-- Dataset content follows --
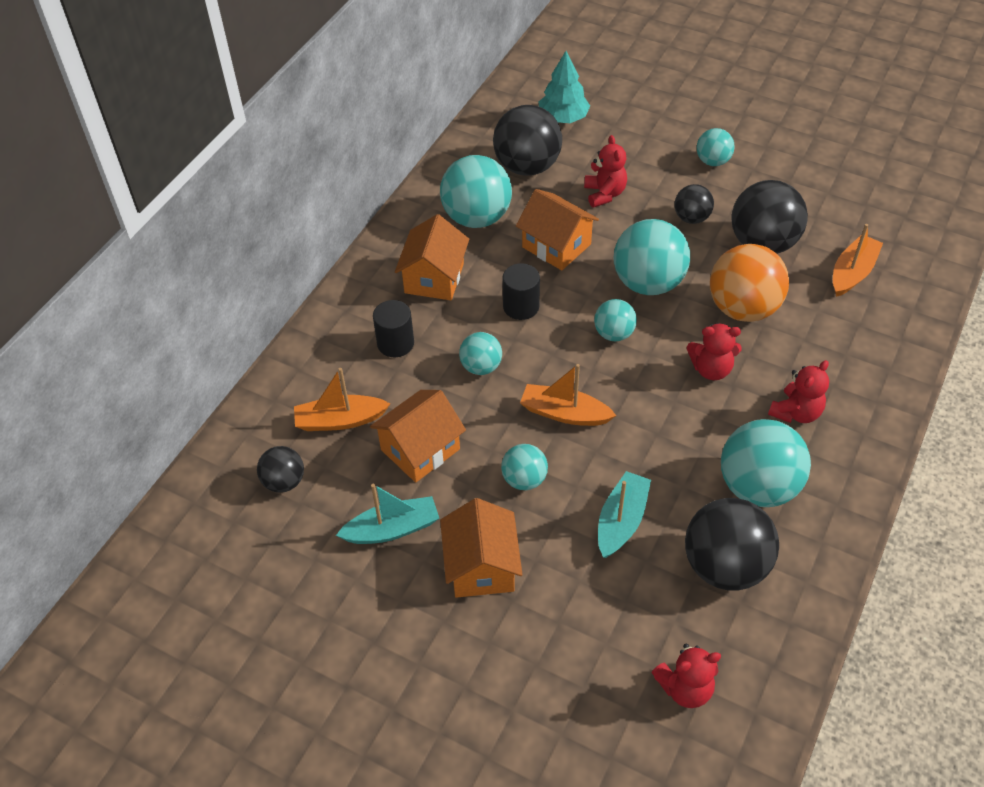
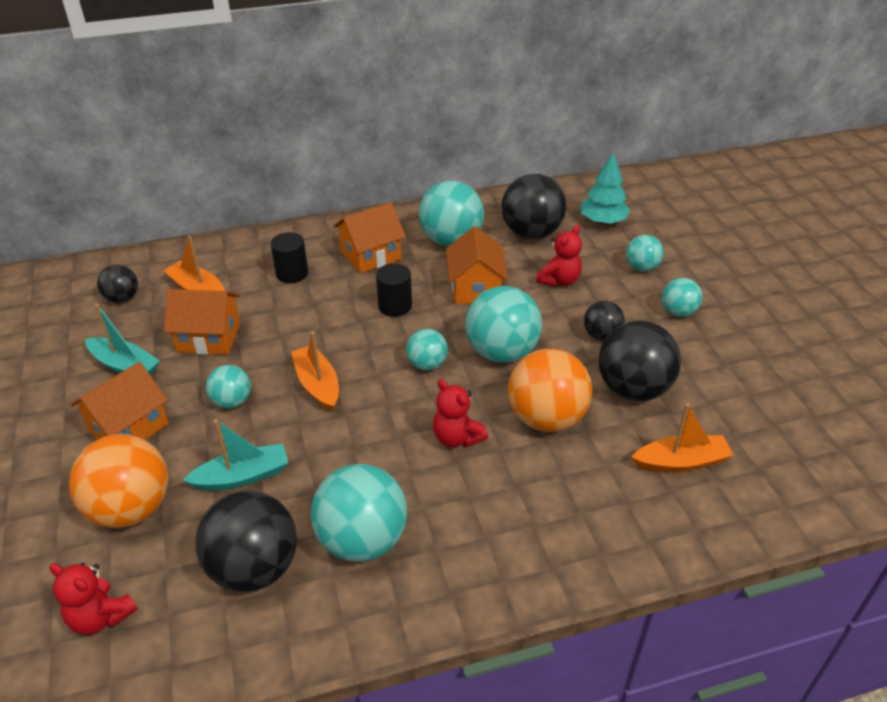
camera: 45 degrees right, 10 degrees down
(481, 366) = (315, 321): turquoise ball -> turquoise ball (641, 267)
(585, 612) = (131, 508): none -> orange ball
(796, 412) = (472, 517): red teddy bear -> none

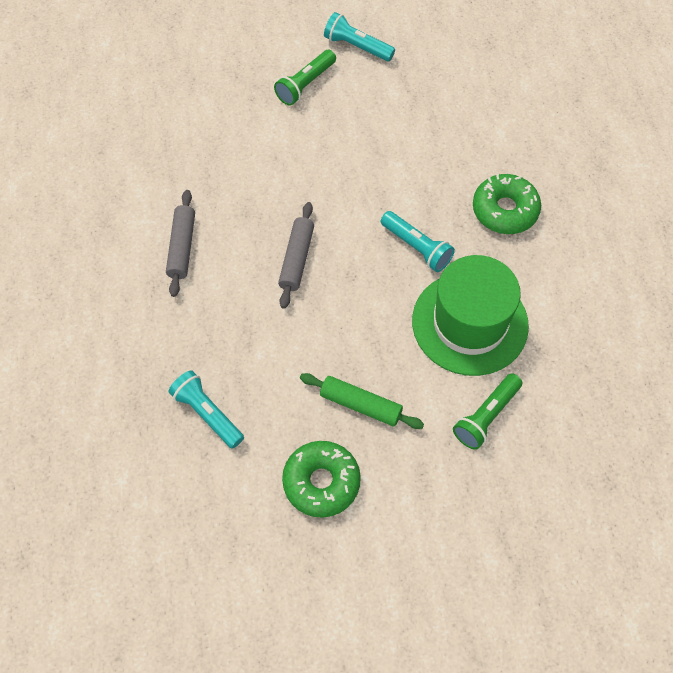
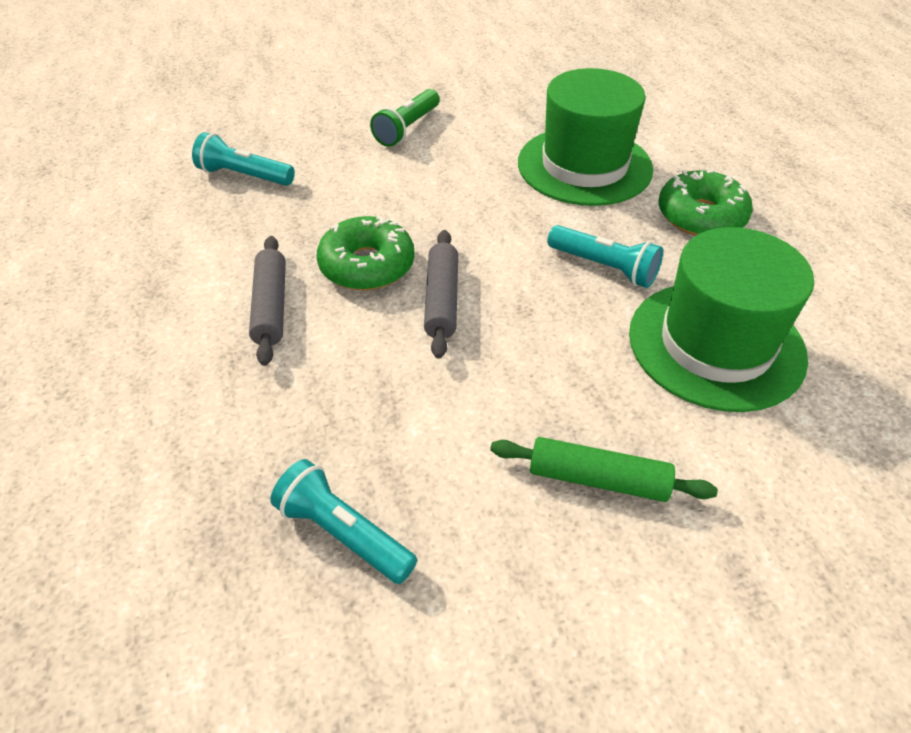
camera: 10 degrees left, 15 degrees down
(321, 482) = (573, 619): green donut -> green donut (367, 265)
(357, 46) = (460, 92): turquoise flashlight -> turquoise flashlight (244, 176)
(434, 146) = (584, 166): none -> green hat
(486, 416) = (801, 465): green flashlight -> none

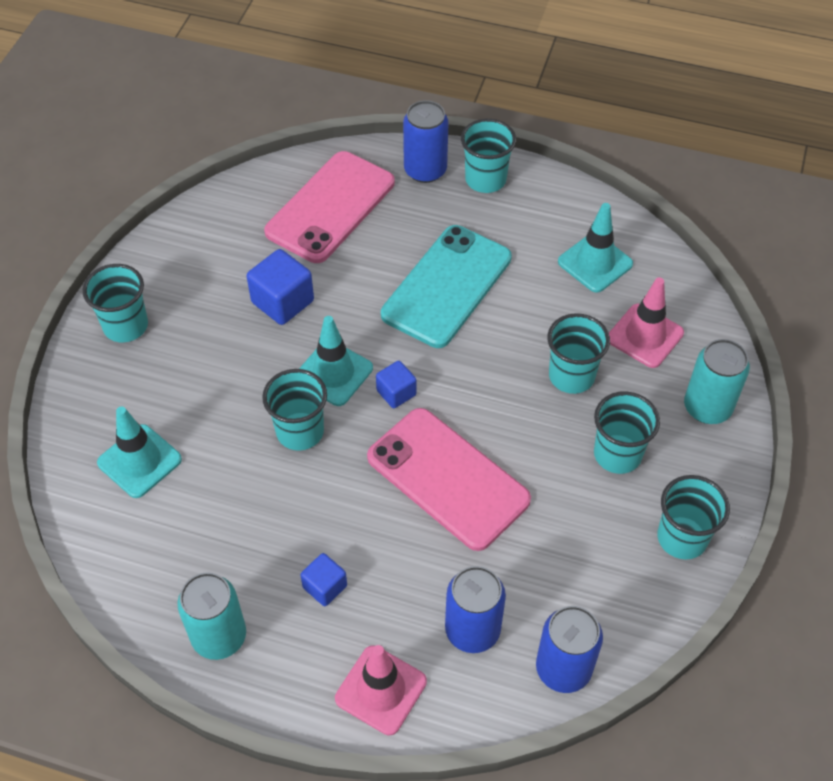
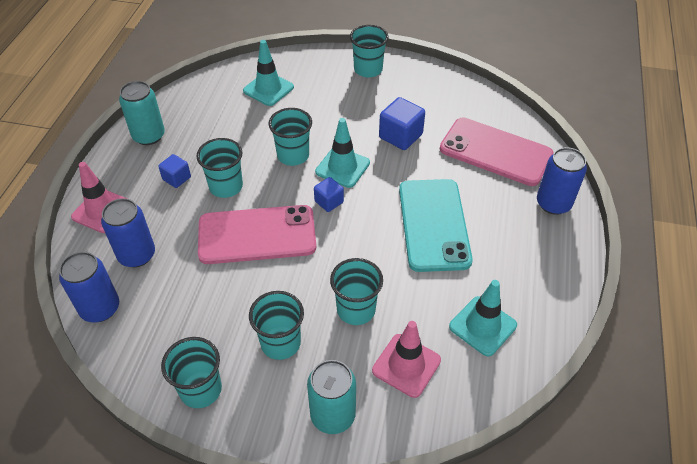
camera: 85 degrees right, 5 degrees down
(447, 286) = (433, 224): turquoise phone -> turquoise phone turned 60 degrees clockwise
(448, 478) = (257, 235): pink phone -> pink phone turned 45 degrees clockwise
(485, 179) = (557, 243): turquoise cup -> turquoise cup (226, 186)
-- Dataset content concluded --
§ **Problem statement**: From the data above, retype only the lines starting with the line with "(481, 366) = (315, 321): turquoise" and going on through the line with "(321, 482) = (573, 619): green", exactly, leaving out the pictures.

§ **Solution to the problem**:
(481, 366) = (315, 321): turquoise ball -> turquoise ball (641, 267)
(585, 612) = (131, 508): none -> orange ball
(796, 412) = (472, 517): red teddy bear -> none

camera: 10 degrees left, 15 degrees down
(321, 482) = (573, 619): green donut -> green donut (367, 265)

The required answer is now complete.